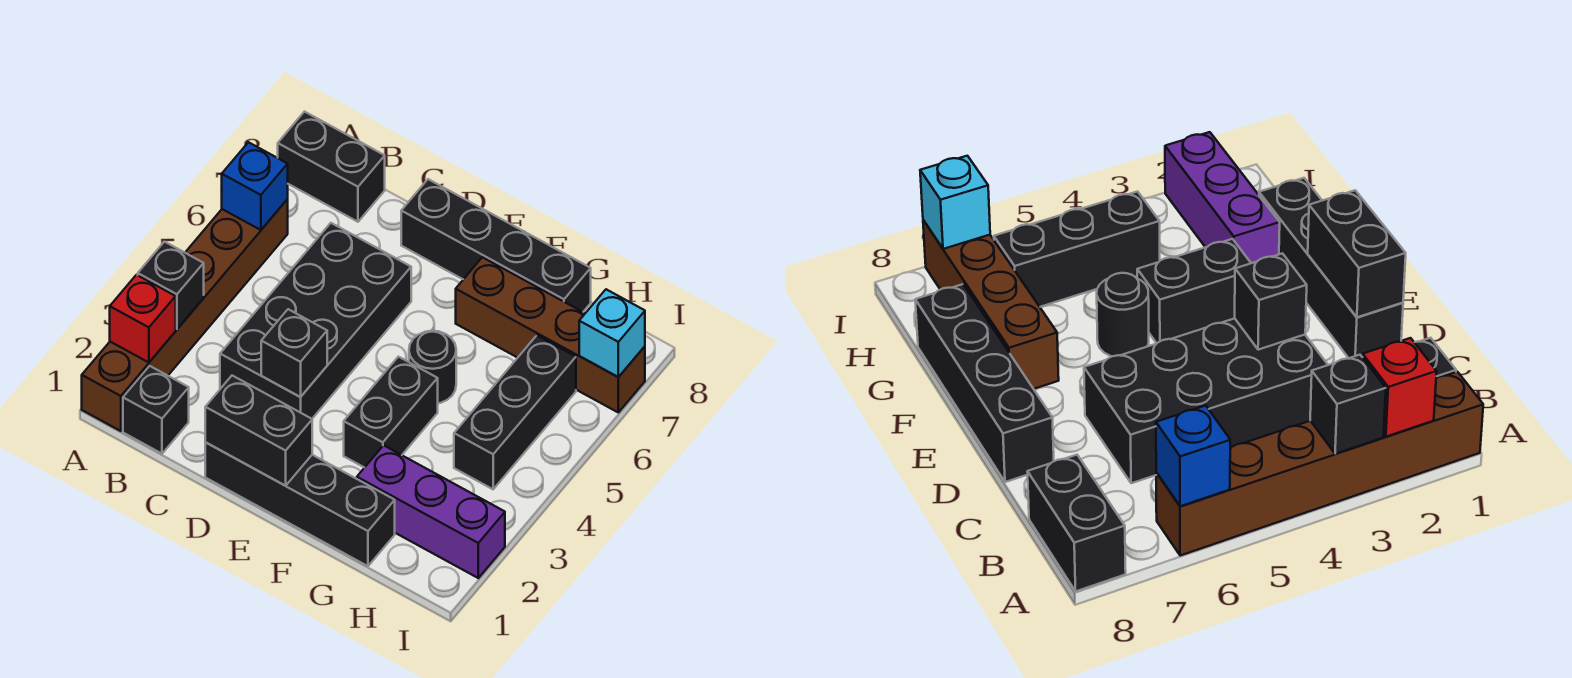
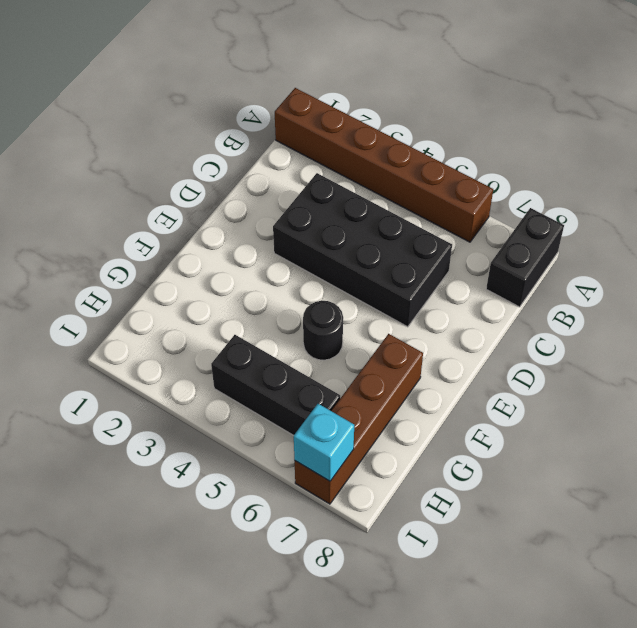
none -> black brick B1 level 1
none -> black brick D1:G1 level 1
none -> black brick D8:G8 level 1

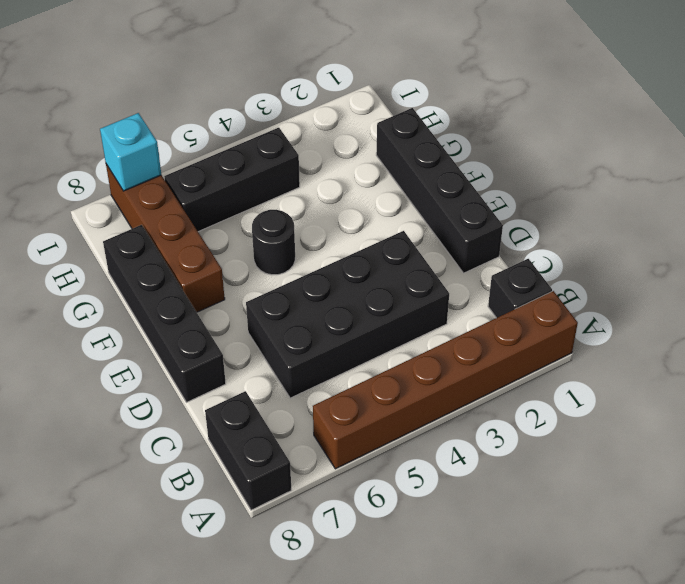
none -> black brick F3:F4 level 1
none -> purple brick G2:I2 level 1
none -> red brick A2 level 2

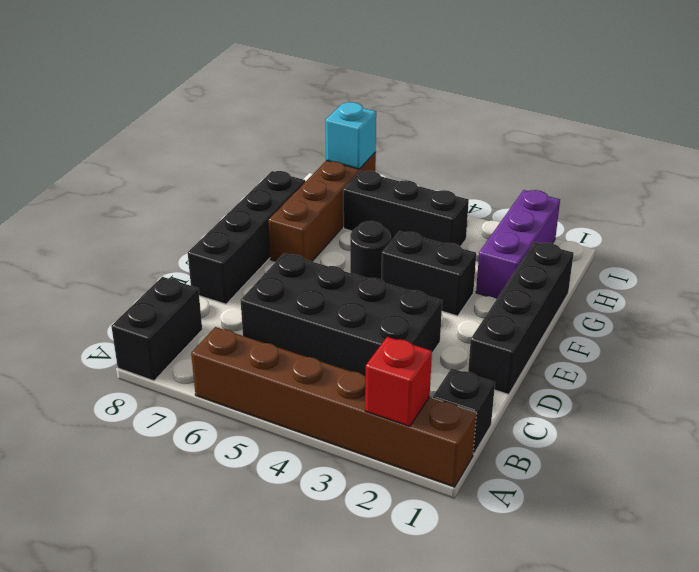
none -> black brick A3 level 2
none -> blue brick A6 level 2
none -> black brick D1:E1 level 2

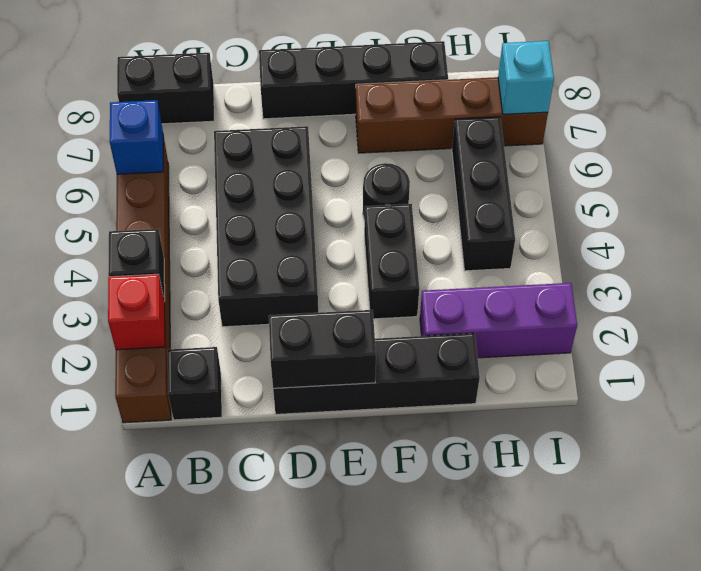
none -> black brick D3 level 2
++++
• Task item
Every line from the one containing "none -> black brick F3:F4 level 1" through the final line of the records above is to be written out exactly; nothing else, and no pictures.

• Task response
none -> black brick F3:F4 level 1
none -> purple brick G2:I2 level 1
none -> red brick A2 level 2

none -> black brick A3 level 2
none -> blue brick A6 level 2
none -> black brick D1:E1 level 2

none -> black brick D3 level 2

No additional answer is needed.